**Task item**. Without changing a character, return the entries, but not the images they hold.

>>>>

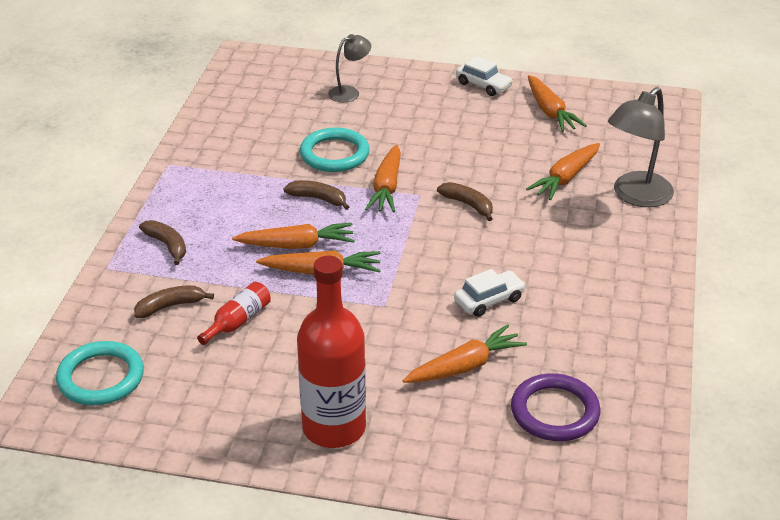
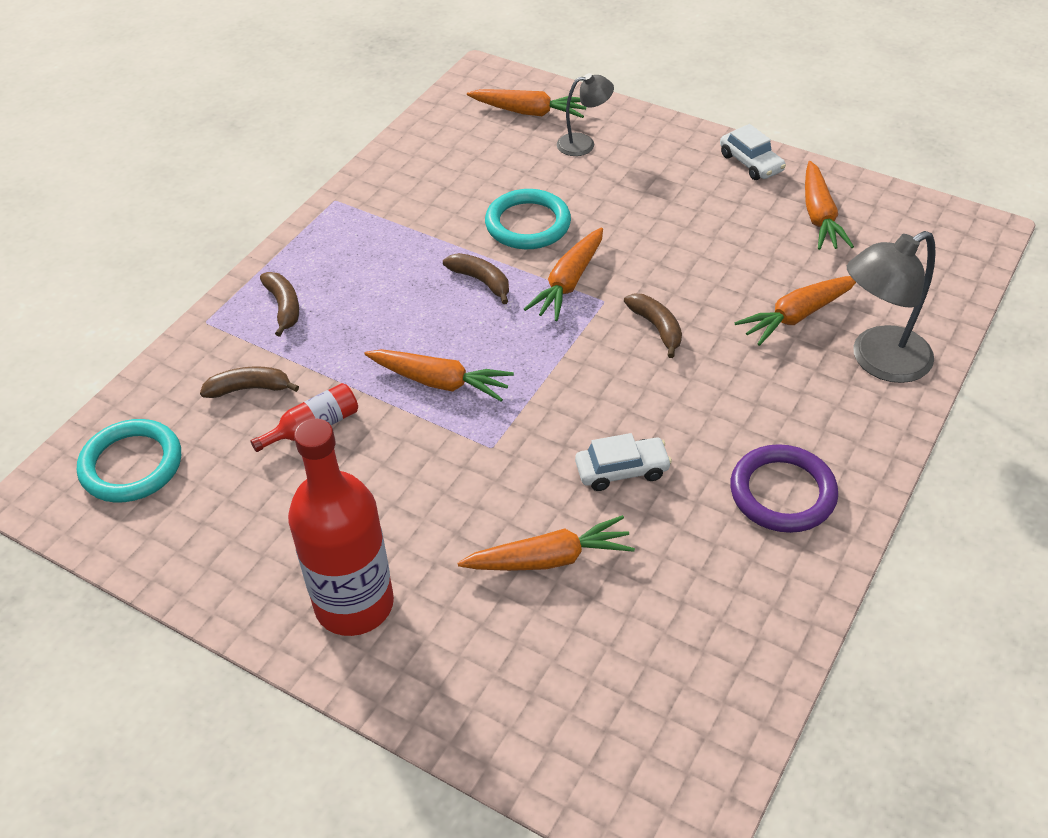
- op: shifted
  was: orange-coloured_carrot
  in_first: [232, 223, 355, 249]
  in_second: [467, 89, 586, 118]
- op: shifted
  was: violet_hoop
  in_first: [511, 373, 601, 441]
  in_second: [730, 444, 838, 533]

<<<<

**Solution for this exercise**.
- op: shifted
  was: orange-coloured_carrot
  in_first: [232, 223, 355, 249]
  in_second: [467, 89, 586, 118]
- op: shifted
  was: violet_hoop
  in_first: [511, 373, 601, 441]
  in_second: [730, 444, 838, 533]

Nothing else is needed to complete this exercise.